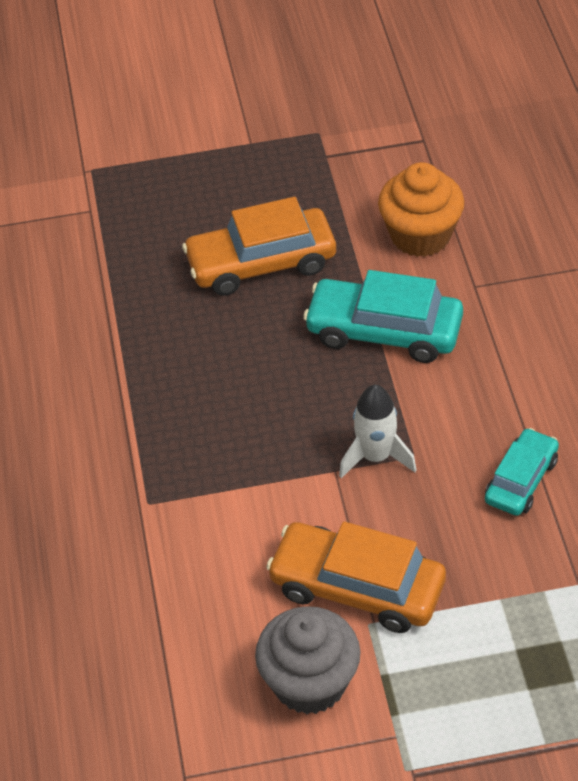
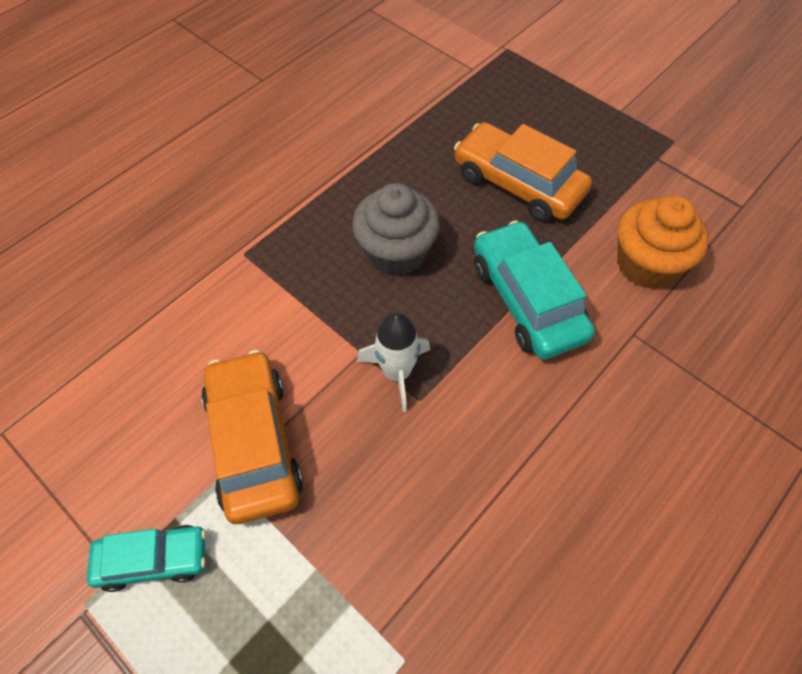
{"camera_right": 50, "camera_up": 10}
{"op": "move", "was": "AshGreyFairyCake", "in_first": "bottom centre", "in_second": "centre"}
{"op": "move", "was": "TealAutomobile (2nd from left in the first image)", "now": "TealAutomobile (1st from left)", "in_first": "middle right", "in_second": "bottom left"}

Exercise ::
Take every line above that includes the string "bottom" and return it.

Answer for this exercise ::
{"op": "move", "was": "AshGreyFairyCake", "in_first": "bottom centre", "in_second": "centre"}
{"op": "move", "was": "TealAutomobile (2nd from left in the first image)", "now": "TealAutomobile (1st from left)", "in_first": "middle right", "in_second": "bottom left"}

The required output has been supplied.